■ **REQUIRED WORK**
Reproduce the lines below word for word, leaving out the pictures.

■ **Saved data entries**
══════

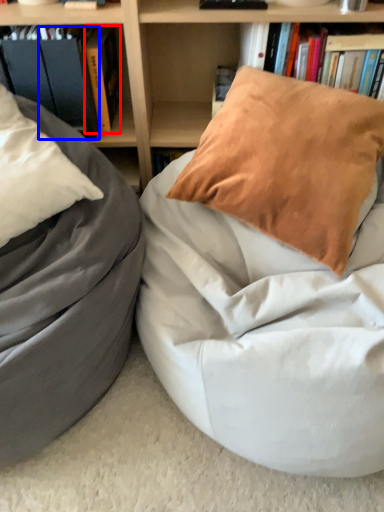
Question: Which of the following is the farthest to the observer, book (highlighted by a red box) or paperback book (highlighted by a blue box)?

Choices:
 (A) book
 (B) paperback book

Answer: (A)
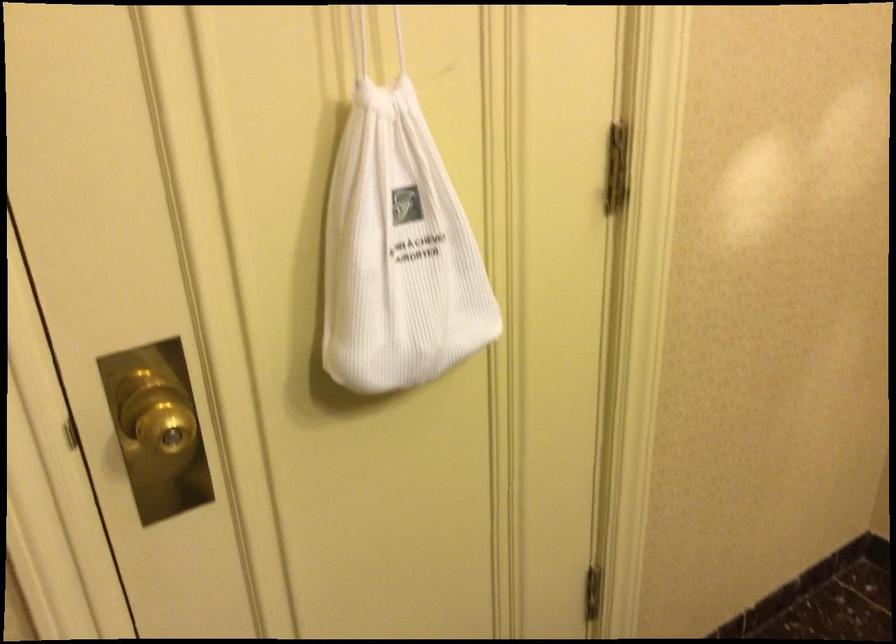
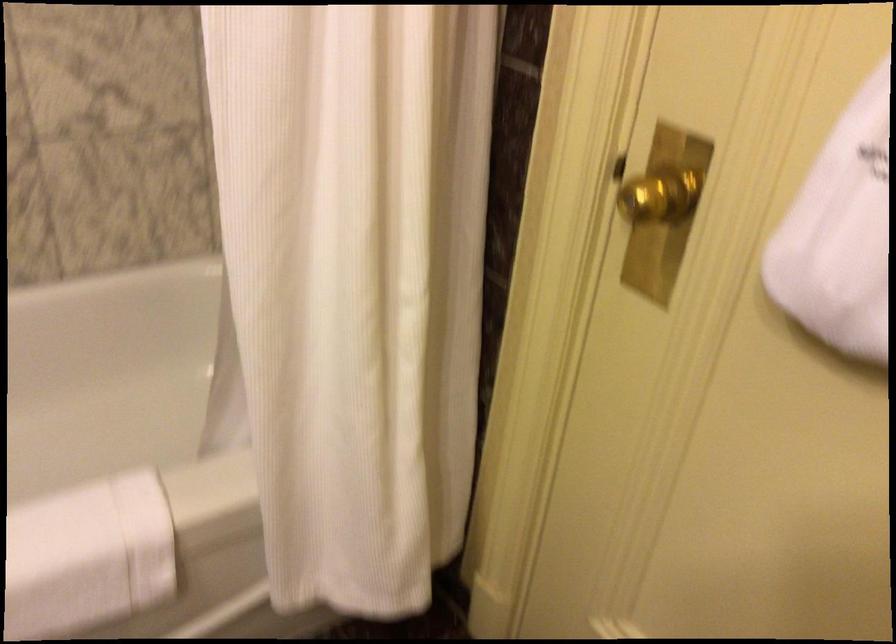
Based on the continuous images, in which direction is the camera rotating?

══════

■ **RESPONSE TO THIS TASK**
Question: Which of the following is the farthest to the observer, book (highlighted by a red box) or paperback book (highlighted by a blue box)?

Choices:
 (A) book
 (B) paperback book

Answer: (A)
Based on the continuous images, in which direction is the camera rotating?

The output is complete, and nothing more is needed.